(Source records)
-- Opening Marker --

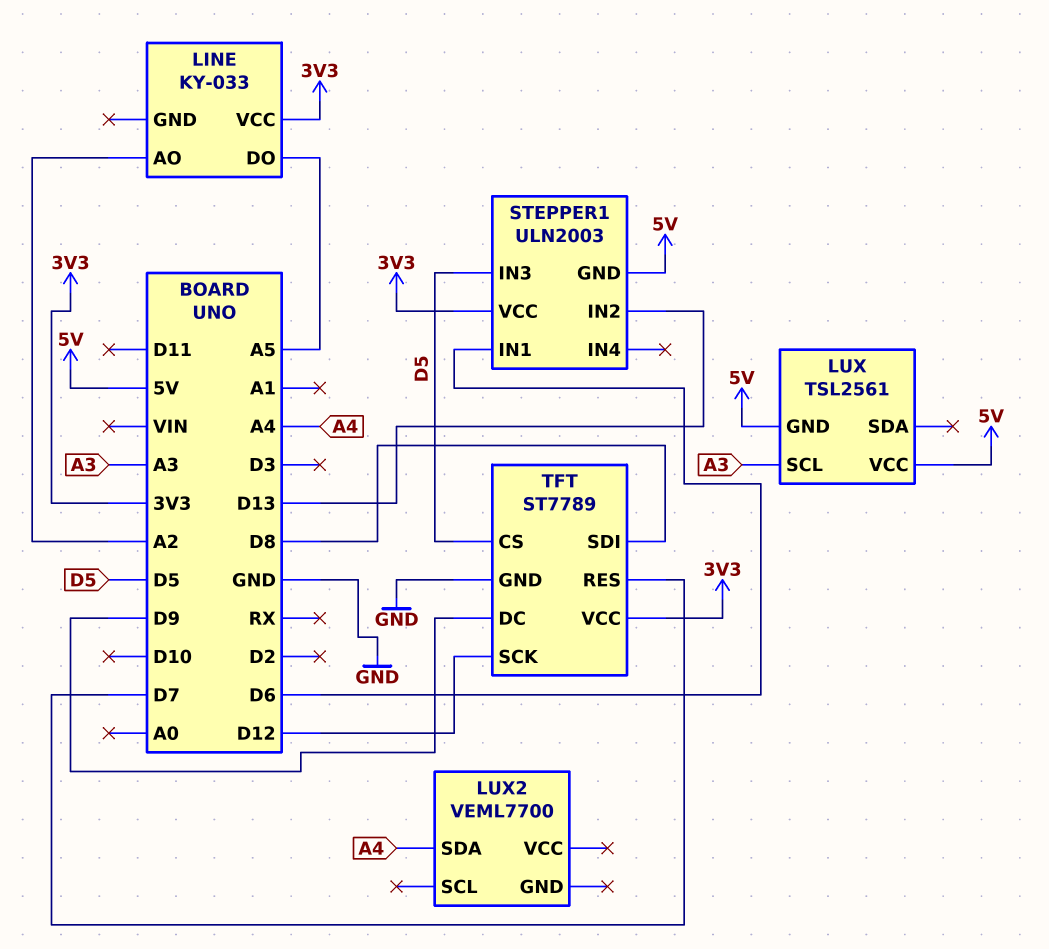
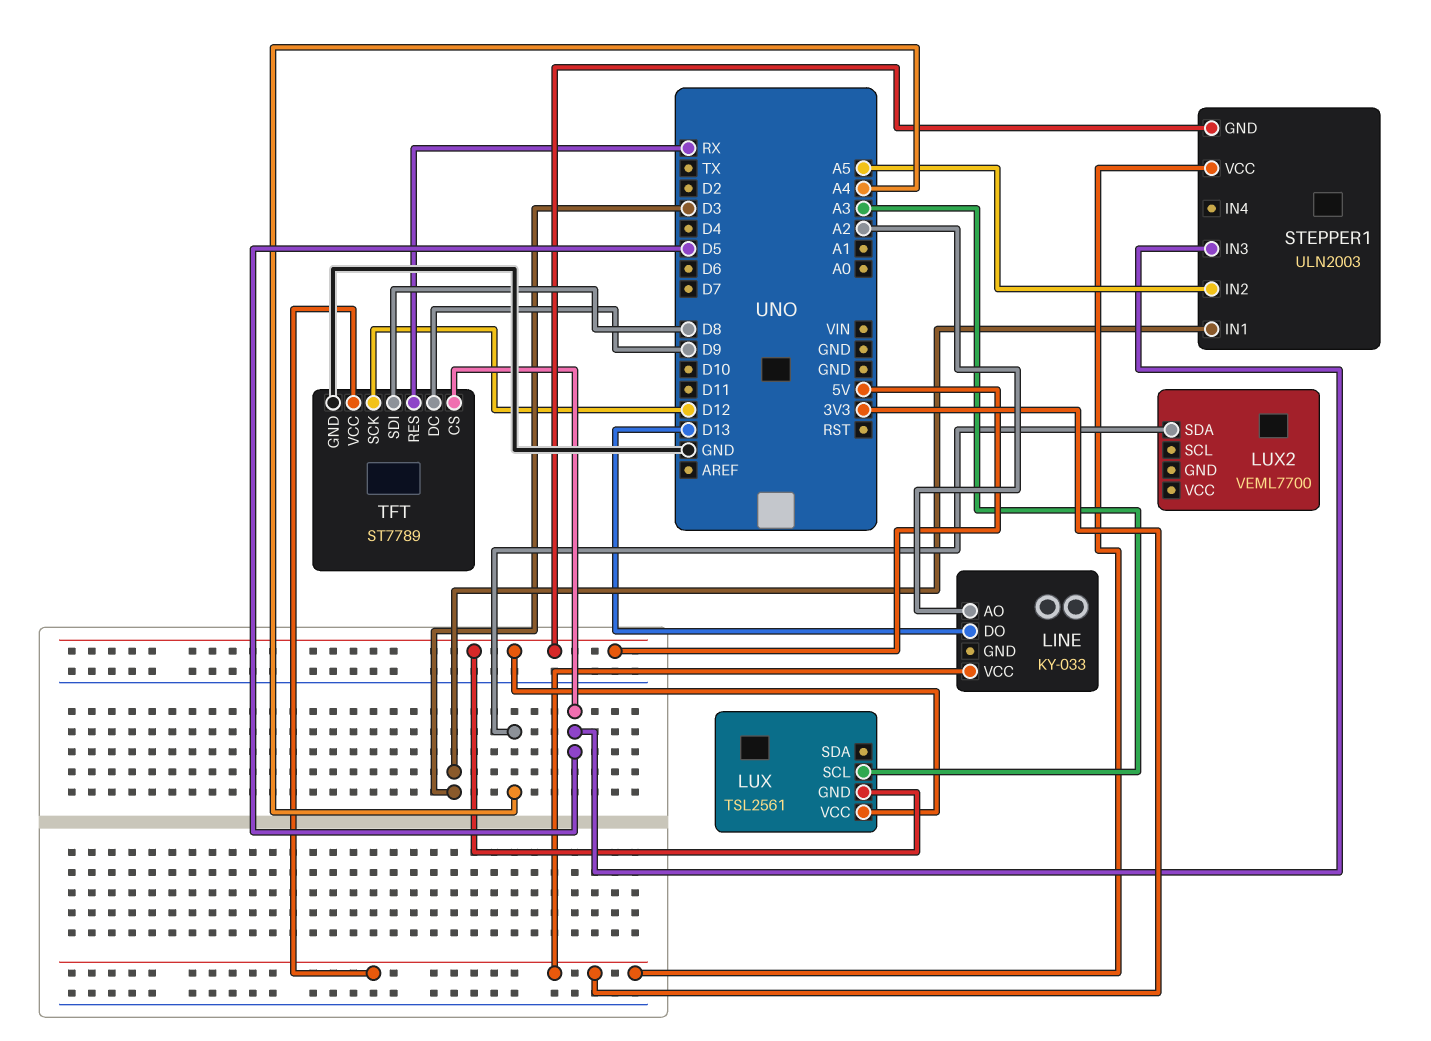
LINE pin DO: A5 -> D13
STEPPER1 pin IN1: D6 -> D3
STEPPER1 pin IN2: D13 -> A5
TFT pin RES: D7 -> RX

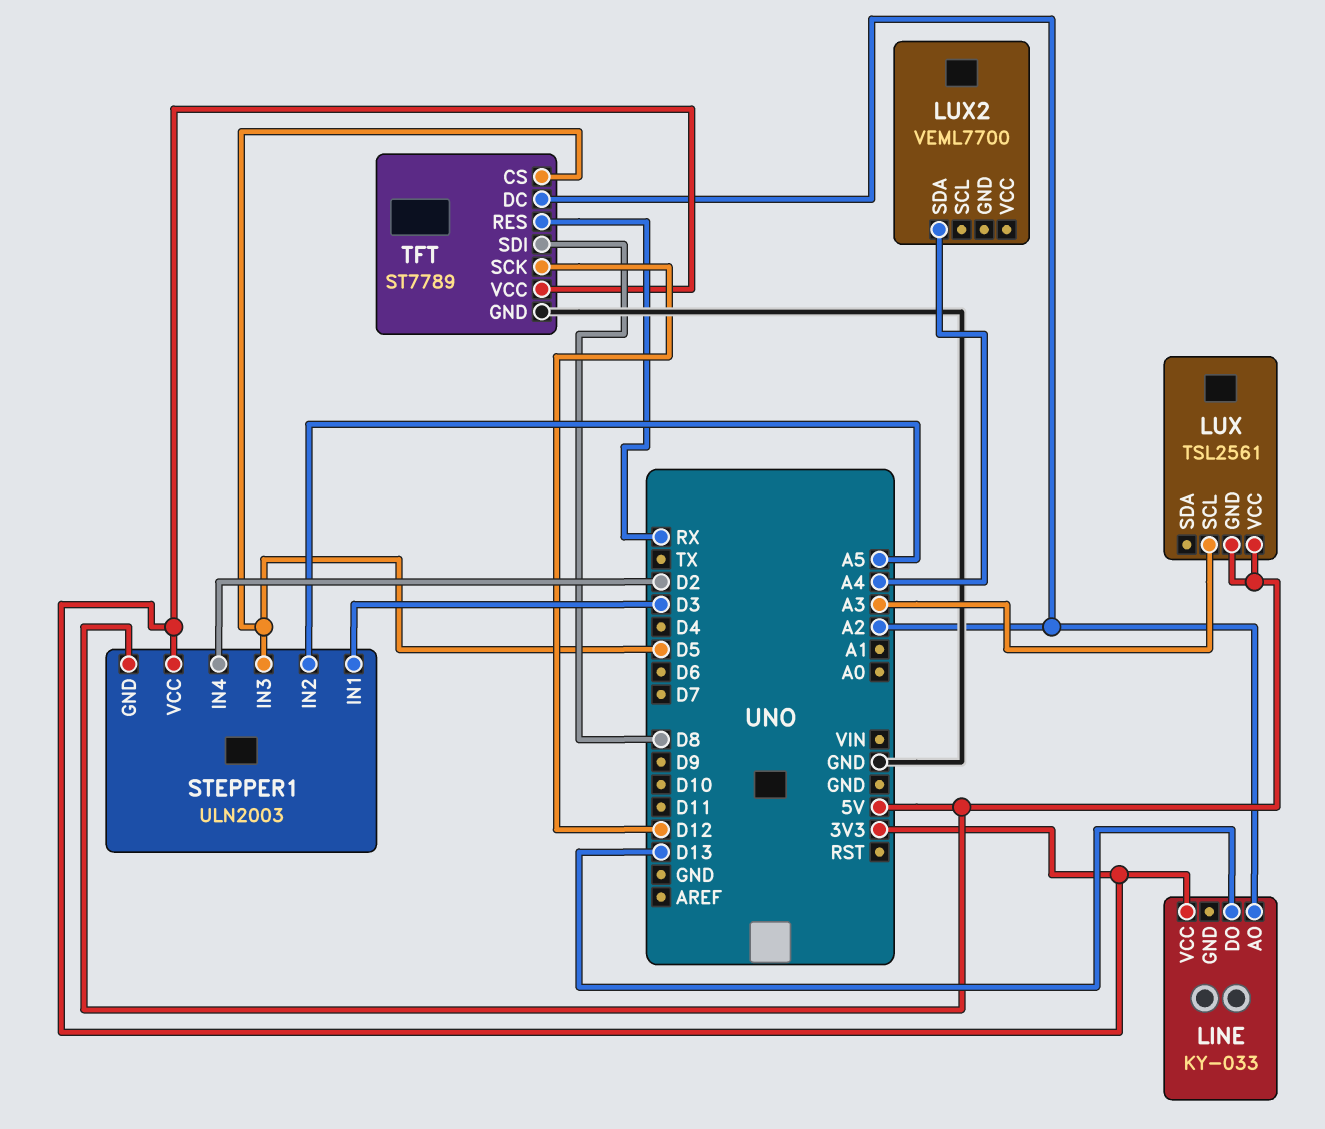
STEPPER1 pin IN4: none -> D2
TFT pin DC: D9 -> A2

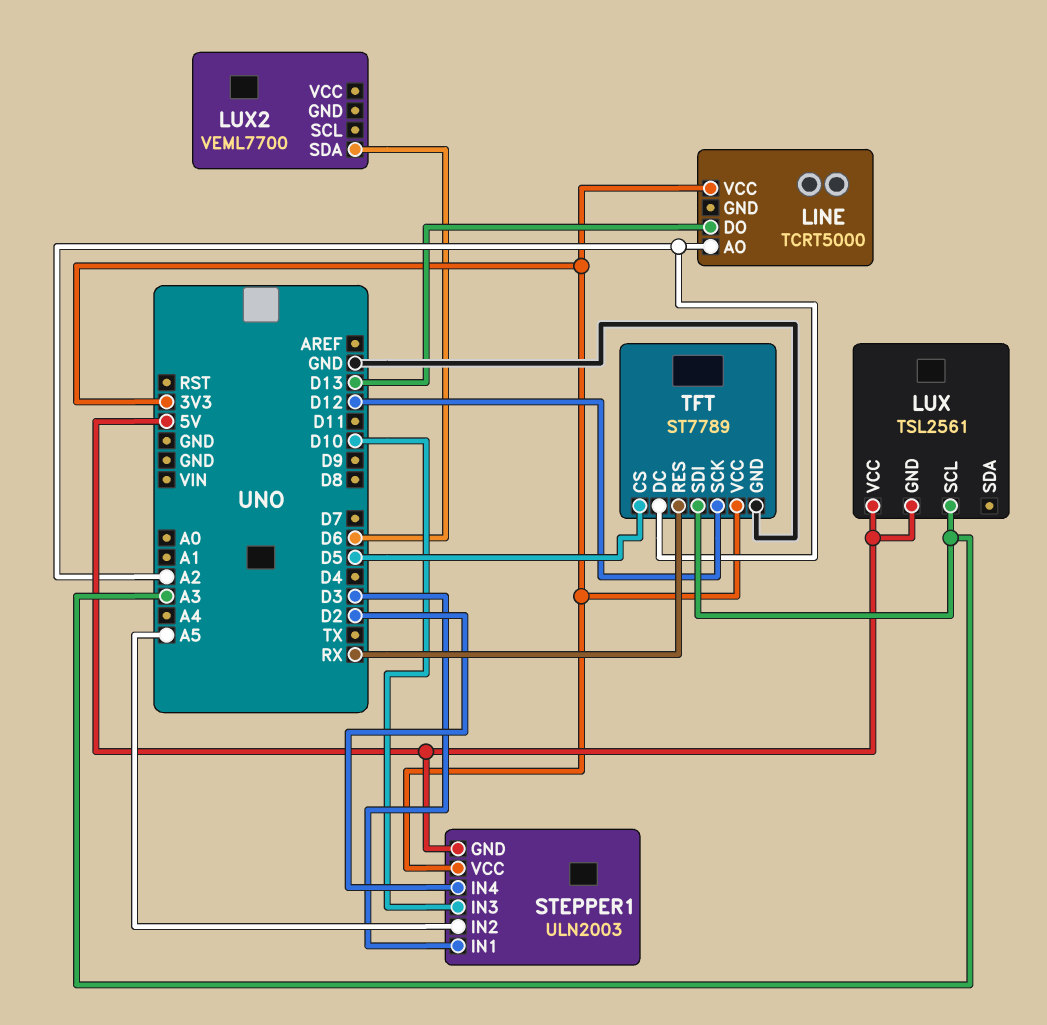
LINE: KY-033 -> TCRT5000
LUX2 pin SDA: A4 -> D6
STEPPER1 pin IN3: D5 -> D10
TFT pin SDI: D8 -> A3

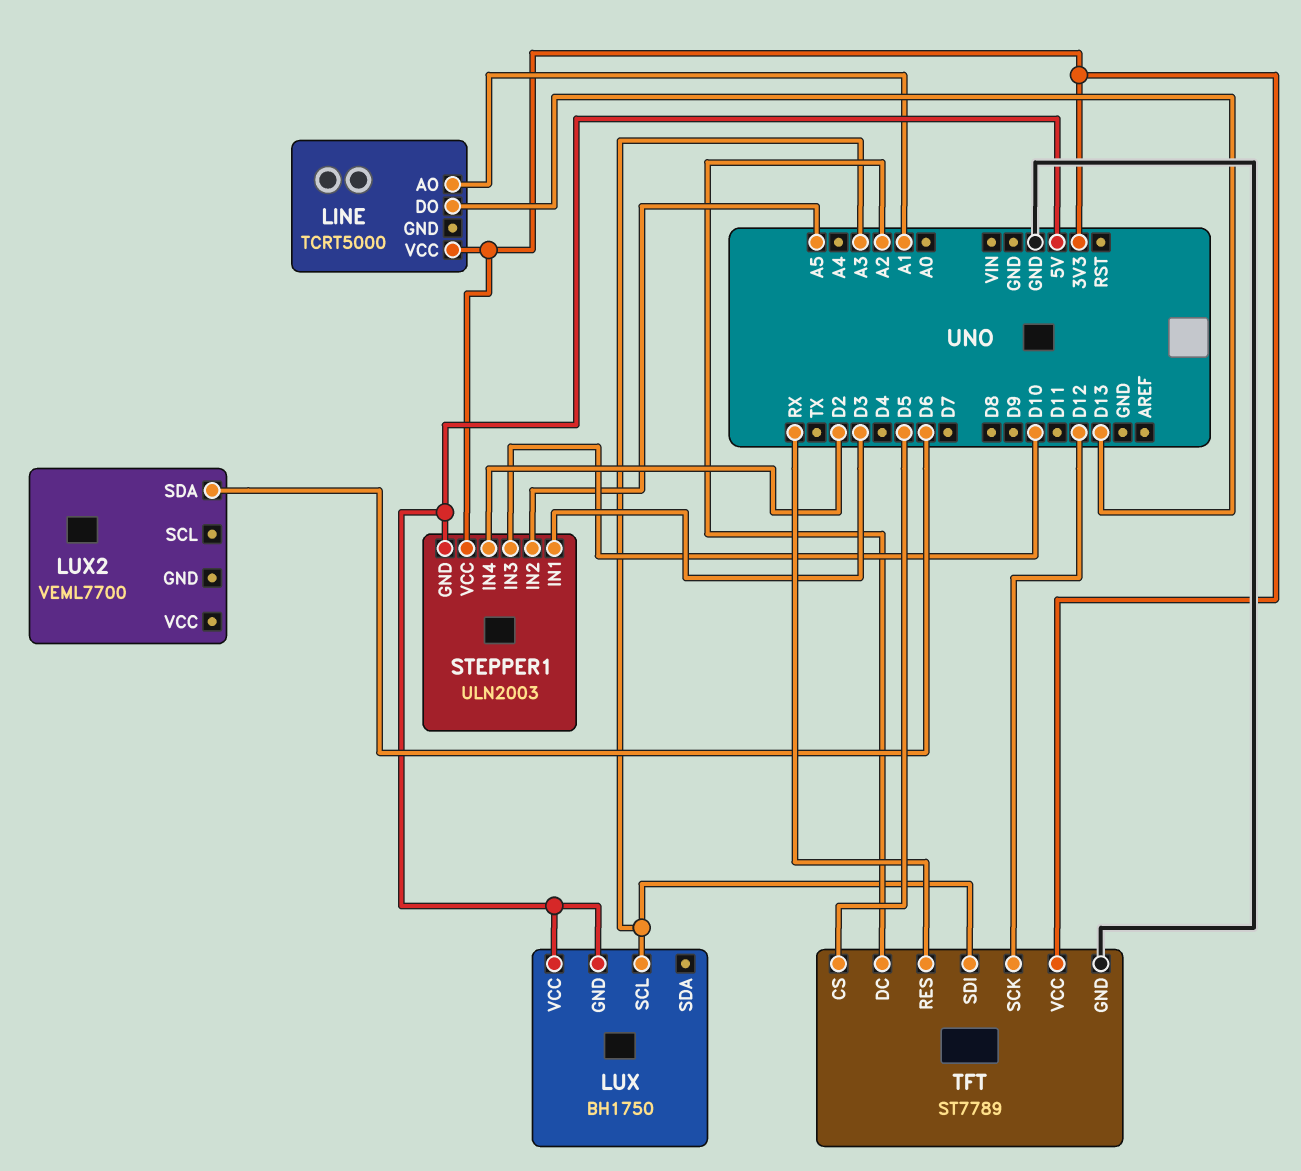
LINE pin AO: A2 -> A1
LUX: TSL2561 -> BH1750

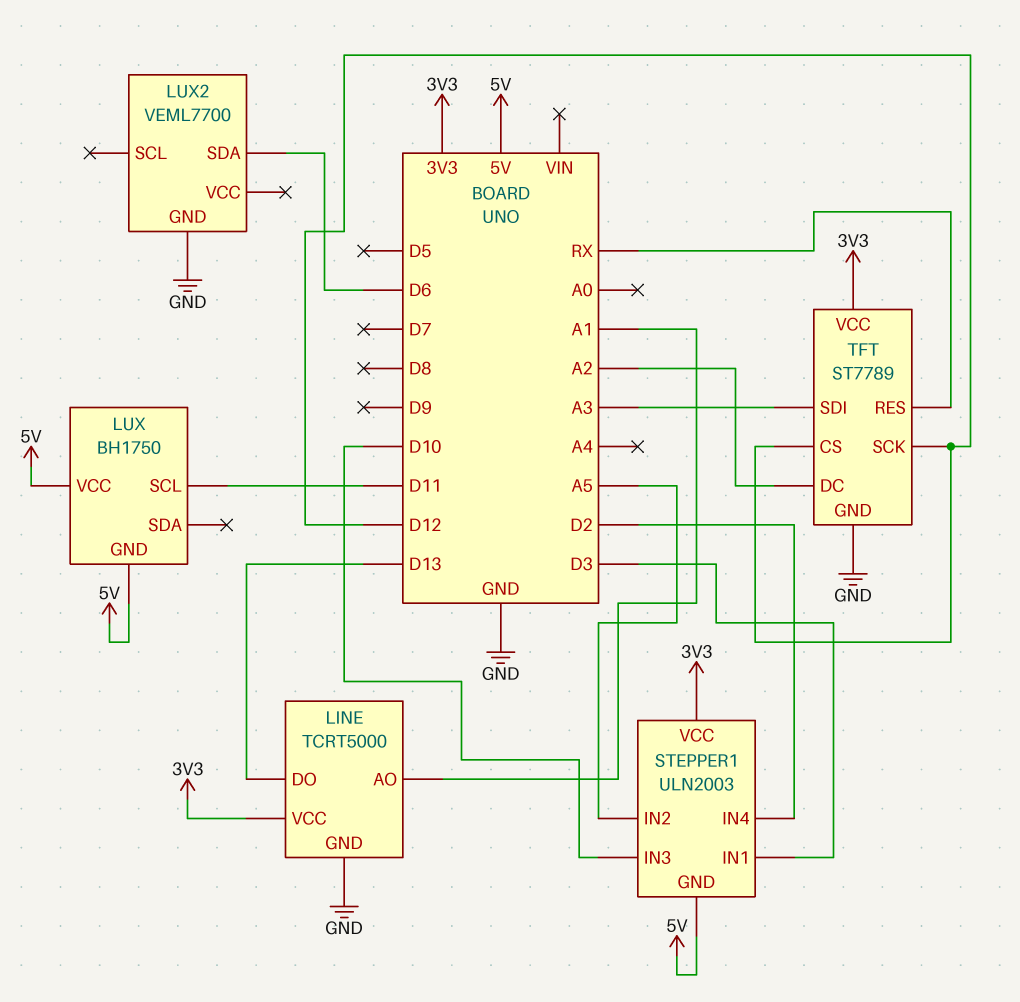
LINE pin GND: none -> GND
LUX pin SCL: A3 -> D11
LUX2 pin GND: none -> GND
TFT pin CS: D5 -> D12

-- Closing Marker --

» **PROBLEM DETAILS**:
Your reply should be the entries copied exactly, with all images omitted.

» **RESPONSE**:
LINE pin DO: A5 -> D13
STEPPER1 pin IN1: D6 -> D3
STEPPER1 pin IN2: D13 -> A5
TFT pin RES: D7 -> RX

STEPPER1 pin IN4: none -> D2
TFT pin DC: D9 -> A2

LINE: KY-033 -> TCRT5000
LUX2 pin SDA: A4 -> D6
STEPPER1 pin IN3: D5 -> D10
TFT pin SDI: D8 -> A3

LINE pin AO: A2 -> A1
LUX: TSL2561 -> BH1750

LINE pin GND: none -> GND
LUX pin SCL: A3 -> D11
LUX2 pin GND: none -> GND
TFT pin CS: D5 -> D12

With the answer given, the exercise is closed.